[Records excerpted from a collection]
────

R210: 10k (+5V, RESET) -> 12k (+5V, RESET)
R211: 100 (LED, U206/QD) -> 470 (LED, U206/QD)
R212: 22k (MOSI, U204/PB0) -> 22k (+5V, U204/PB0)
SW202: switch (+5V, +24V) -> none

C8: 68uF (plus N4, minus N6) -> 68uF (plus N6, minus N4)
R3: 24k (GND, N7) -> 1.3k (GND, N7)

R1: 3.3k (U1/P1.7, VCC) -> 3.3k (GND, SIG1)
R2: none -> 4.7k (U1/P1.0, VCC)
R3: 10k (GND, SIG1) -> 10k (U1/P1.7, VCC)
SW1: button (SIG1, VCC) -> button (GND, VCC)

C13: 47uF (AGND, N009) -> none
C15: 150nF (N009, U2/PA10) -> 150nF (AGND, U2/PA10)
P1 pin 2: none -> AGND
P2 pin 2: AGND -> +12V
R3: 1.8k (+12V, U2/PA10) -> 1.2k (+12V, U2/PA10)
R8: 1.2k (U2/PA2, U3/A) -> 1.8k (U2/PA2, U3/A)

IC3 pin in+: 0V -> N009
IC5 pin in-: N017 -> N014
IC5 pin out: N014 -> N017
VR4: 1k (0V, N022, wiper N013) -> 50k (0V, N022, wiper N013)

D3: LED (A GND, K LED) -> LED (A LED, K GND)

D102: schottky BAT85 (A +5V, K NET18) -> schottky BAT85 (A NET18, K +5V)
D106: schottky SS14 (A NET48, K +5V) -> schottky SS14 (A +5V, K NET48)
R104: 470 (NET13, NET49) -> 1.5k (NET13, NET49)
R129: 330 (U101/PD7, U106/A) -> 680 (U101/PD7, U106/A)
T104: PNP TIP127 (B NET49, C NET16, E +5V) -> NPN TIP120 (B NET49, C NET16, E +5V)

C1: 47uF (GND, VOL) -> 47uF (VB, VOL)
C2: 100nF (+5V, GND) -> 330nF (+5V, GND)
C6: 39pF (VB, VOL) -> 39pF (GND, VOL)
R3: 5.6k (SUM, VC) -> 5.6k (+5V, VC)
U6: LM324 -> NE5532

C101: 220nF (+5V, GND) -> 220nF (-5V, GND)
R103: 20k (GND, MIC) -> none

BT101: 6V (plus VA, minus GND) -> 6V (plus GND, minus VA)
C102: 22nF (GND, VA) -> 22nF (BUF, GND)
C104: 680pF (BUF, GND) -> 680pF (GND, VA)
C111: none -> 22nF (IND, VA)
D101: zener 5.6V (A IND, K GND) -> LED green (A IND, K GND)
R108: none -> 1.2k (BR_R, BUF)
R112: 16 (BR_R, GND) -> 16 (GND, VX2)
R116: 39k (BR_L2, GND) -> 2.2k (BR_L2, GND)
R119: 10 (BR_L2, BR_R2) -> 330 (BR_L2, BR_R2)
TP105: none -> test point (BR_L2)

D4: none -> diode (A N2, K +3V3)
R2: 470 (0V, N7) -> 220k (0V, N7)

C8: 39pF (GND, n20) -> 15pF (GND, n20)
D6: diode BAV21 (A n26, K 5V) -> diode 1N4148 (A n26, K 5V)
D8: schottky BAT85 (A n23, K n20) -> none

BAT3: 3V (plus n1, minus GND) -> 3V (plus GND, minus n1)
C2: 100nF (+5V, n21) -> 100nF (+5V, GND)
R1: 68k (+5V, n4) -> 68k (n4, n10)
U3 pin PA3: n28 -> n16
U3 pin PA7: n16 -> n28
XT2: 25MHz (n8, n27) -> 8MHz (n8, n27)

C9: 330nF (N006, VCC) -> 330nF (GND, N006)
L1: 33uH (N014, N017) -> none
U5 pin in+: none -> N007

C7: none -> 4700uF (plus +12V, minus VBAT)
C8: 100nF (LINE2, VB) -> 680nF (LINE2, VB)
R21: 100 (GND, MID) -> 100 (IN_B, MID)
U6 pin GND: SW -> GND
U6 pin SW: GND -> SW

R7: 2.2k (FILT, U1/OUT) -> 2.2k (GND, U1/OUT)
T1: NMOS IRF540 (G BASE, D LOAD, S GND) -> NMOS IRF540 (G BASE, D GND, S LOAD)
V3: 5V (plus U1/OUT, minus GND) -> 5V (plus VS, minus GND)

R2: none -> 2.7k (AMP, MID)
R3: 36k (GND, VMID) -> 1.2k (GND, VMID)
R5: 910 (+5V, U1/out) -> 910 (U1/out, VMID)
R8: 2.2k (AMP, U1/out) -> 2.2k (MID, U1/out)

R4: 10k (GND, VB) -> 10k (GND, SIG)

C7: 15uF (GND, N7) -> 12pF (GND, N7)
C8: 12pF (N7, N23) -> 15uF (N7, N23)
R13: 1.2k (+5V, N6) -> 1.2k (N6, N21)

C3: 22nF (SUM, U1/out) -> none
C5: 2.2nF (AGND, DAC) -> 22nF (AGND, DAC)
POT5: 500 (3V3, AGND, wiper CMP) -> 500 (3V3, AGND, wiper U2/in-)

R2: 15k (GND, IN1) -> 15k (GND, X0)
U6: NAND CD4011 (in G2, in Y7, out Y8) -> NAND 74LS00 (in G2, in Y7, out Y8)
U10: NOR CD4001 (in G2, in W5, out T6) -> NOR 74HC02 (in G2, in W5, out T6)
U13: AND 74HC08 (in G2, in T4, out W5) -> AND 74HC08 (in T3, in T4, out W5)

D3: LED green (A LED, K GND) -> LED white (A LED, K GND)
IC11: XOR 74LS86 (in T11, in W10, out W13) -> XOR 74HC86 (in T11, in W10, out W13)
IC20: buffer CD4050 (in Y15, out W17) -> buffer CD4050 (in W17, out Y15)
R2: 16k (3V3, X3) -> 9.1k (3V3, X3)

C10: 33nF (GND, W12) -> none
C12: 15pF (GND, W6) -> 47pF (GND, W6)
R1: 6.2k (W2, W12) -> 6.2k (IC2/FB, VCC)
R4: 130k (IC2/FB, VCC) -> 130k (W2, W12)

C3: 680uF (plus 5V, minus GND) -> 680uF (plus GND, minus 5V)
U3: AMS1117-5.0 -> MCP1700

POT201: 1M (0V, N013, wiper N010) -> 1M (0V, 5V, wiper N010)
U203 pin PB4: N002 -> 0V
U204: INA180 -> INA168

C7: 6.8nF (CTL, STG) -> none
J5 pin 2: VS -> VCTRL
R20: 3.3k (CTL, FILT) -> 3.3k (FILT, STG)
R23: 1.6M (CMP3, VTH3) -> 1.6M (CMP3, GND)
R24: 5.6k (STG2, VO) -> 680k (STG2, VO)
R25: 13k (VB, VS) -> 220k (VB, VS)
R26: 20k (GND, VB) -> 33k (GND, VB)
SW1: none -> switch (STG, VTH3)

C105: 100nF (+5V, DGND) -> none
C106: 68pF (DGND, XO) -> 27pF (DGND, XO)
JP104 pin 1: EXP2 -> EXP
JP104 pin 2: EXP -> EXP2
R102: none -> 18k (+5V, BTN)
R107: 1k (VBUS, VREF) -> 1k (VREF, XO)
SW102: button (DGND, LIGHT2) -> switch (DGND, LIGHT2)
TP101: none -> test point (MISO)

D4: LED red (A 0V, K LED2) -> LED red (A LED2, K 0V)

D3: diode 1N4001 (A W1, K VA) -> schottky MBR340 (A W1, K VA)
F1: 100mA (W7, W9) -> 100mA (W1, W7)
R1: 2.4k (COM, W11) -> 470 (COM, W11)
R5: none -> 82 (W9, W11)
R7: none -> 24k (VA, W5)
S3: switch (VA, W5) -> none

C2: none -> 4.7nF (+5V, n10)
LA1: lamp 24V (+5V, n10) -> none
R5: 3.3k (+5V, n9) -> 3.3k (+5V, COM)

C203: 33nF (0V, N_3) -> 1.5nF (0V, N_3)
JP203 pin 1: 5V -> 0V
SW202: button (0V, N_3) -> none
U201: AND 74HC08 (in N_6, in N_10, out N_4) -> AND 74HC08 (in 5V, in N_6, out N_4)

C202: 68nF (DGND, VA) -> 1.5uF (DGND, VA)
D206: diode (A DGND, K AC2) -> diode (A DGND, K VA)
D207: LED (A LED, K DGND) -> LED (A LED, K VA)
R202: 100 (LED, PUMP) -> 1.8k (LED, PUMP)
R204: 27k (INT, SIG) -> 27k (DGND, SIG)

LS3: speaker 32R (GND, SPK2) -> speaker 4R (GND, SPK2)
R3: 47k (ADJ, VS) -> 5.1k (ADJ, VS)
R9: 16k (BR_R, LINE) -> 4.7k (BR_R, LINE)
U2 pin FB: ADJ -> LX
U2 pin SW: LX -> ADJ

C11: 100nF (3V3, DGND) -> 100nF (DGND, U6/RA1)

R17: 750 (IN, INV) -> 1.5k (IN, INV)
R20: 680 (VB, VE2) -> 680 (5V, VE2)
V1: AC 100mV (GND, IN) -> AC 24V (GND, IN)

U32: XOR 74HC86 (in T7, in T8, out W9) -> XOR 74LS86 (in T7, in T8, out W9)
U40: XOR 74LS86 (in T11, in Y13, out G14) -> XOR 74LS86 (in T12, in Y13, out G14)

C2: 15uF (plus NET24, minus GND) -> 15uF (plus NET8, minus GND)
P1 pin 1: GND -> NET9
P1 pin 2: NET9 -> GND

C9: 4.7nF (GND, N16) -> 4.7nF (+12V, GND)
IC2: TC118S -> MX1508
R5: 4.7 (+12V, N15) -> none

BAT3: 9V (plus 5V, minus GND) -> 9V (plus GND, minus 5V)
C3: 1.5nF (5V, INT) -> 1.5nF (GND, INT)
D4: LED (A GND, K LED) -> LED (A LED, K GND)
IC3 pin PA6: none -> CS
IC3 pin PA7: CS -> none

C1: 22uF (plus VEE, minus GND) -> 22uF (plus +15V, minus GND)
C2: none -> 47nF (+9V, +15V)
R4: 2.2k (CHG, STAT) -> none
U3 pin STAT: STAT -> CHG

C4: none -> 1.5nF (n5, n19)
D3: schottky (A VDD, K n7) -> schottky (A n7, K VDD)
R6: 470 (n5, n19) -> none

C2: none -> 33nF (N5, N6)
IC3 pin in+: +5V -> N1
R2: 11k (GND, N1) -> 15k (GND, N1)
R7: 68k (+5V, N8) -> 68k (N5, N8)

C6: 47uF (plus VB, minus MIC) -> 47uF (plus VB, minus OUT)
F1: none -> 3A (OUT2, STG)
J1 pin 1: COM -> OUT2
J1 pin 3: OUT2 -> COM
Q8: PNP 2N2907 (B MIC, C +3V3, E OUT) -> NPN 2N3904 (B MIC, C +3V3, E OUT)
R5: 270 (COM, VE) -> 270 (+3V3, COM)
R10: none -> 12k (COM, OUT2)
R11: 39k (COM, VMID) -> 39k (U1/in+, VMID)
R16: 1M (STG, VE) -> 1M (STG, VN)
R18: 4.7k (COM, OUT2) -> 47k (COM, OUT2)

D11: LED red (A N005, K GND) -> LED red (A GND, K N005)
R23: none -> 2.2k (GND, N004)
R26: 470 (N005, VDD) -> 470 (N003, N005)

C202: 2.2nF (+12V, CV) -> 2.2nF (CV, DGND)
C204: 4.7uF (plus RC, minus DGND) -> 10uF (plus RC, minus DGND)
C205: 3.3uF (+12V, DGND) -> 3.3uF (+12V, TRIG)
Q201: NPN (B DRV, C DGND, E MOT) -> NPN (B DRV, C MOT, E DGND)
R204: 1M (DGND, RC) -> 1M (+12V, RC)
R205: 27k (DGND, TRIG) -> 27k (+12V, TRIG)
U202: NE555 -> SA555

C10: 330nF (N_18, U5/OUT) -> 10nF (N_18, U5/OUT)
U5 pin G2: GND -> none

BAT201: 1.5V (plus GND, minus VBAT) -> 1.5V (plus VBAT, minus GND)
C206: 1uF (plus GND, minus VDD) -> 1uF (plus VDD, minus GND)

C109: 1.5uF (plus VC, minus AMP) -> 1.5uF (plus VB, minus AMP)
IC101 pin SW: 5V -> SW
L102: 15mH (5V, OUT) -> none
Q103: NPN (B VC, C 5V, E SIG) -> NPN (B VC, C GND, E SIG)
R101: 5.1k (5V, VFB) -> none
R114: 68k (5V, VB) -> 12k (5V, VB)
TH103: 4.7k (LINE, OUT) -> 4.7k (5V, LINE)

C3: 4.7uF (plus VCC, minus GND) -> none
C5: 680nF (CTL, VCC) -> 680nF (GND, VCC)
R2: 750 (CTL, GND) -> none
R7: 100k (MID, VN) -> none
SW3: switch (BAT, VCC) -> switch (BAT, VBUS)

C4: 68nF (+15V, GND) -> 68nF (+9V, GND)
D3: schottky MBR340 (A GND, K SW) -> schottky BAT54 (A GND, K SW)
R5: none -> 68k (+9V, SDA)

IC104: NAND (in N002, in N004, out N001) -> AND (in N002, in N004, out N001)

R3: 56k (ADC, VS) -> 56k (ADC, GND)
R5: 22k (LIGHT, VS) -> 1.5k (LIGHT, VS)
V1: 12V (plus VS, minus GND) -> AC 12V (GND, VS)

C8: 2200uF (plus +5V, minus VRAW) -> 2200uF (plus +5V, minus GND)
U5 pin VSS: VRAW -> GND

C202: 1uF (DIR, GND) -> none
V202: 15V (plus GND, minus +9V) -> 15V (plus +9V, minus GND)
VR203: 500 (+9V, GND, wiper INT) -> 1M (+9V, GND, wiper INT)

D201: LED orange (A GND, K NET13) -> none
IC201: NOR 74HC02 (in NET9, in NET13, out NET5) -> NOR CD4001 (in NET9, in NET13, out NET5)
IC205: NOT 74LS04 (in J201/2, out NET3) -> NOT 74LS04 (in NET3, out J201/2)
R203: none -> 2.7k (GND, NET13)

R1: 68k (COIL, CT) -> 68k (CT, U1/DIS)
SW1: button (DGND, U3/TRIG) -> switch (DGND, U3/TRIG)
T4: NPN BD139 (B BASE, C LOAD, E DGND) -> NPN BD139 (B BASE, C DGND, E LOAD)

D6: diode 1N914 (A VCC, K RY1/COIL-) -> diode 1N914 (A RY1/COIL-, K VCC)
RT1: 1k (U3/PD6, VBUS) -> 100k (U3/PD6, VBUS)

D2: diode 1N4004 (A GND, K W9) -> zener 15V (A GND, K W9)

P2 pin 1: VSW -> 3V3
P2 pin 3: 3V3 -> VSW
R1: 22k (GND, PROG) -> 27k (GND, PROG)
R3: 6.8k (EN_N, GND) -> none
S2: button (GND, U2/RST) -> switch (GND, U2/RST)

────

WHAT THIS TASK INVOLVES. From the data above, reproduce word for word the lines running from the line with "BAT3: 9V (plus" to the line with "C204: 4.7uF (plus", ends included.

PROBLEM SOLUTION.
BAT3: 9V (plus 5V, minus GND) -> 9V (plus GND, minus 5V)
C3: 1.5nF (5V, INT) -> 1.5nF (GND, INT)
D4: LED (A GND, K LED) -> LED (A LED, K GND)
IC3 pin PA6: none -> CS
IC3 pin PA7: CS -> none

C1: 22uF (plus VEE, minus GND) -> 22uF (plus +15V, minus GND)
C2: none -> 47nF (+9V, +15V)
R4: 2.2k (CHG, STAT) -> none
U3 pin STAT: STAT -> CHG

C4: none -> 1.5nF (n5, n19)
D3: schottky (A VDD, K n7) -> schottky (A n7, K VDD)
R6: 470 (n5, n19) -> none

C2: none -> 33nF (N5, N6)
IC3 pin in+: +5V -> N1
R2: 11k (GND, N1) -> 15k (GND, N1)
R7: 68k (+5V, N8) -> 68k (N5, N8)

C6: 47uF (plus VB, minus MIC) -> 47uF (plus VB, minus OUT)
F1: none -> 3A (OUT2, STG)
J1 pin 1: COM -> OUT2
J1 pin 3: OUT2 -> COM
Q8: PNP 2N2907 (B MIC, C +3V3, E OUT) -> NPN 2N3904 (B MIC, C +3V3, E OUT)
R5: 270 (COM, VE) -> 270 (+3V3, COM)
R10: none -> 12k (COM, OUT2)
R11: 39k (COM, VMID) -> 39k (U1/in+, VMID)
R16: 1M (STG, VE) -> 1M (STG, VN)
R18: 4.7k (COM, OUT2) -> 47k (COM, OUT2)

D11: LED red (A N005, K GND) -> LED red (A GND, K N005)
R23: none -> 2.2k (GND, N004)
R26: 470 (N005, VDD) -> 470 (N003, N005)

C202: 2.2nF (+12V, CV) -> 2.2nF (CV, DGND)
C204: 4.7uF (plus RC, minus DGND) -> 10uF (plus RC, minus DGND)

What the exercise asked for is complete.